**** Voci fornite
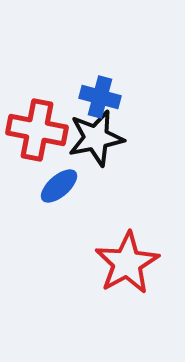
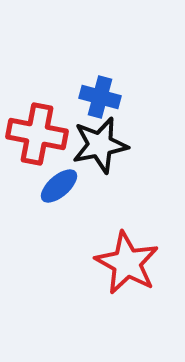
red cross: moved 4 px down
black star: moved 4 px right, 7 px down
red star: rotated 14 degrees counterclockwise
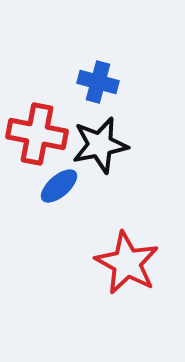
blue cross: moved 2 px left, 15 px up
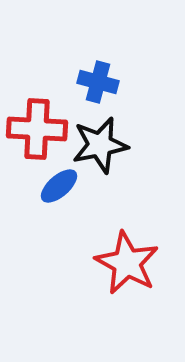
red cross: moved 5 px up; rotated 8 degrees counterclockwise
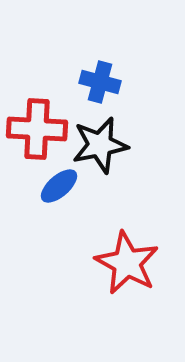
blue cross: moved 2 px right
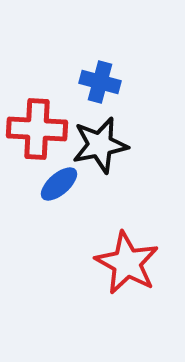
blue ellipse: moved 2 px up
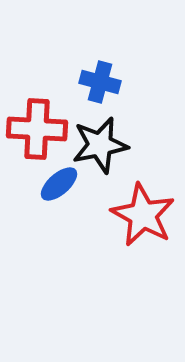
red star: moved 16 px right, 48 px up
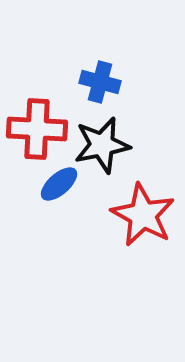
black star: moved 2 px right
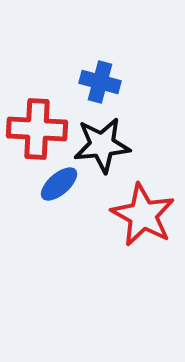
black star: rotated 6 degrees clockwise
********
• **Dettagli del compito**
Ripeti parola per parola tutte le righe qui sopra, lasciando fuori dalla risposta le immagini.

• **Risposta all'esercizio**
red cross: moved 4 px down
black star: moved 4 px right, 7 px down
red star: rotated 14 degrees counterclockwise
blue cross: moved 2 px left, 15 px up
red cross: moved 5 px up; rotated 8 degrees counterclockwise
blue cross: moved 2 px right
blue ellipse: moved 2 px up
red star: moved 16 px right, 48 px up
black star: moved 2 px right
black star: rotated 6 degrees clockwise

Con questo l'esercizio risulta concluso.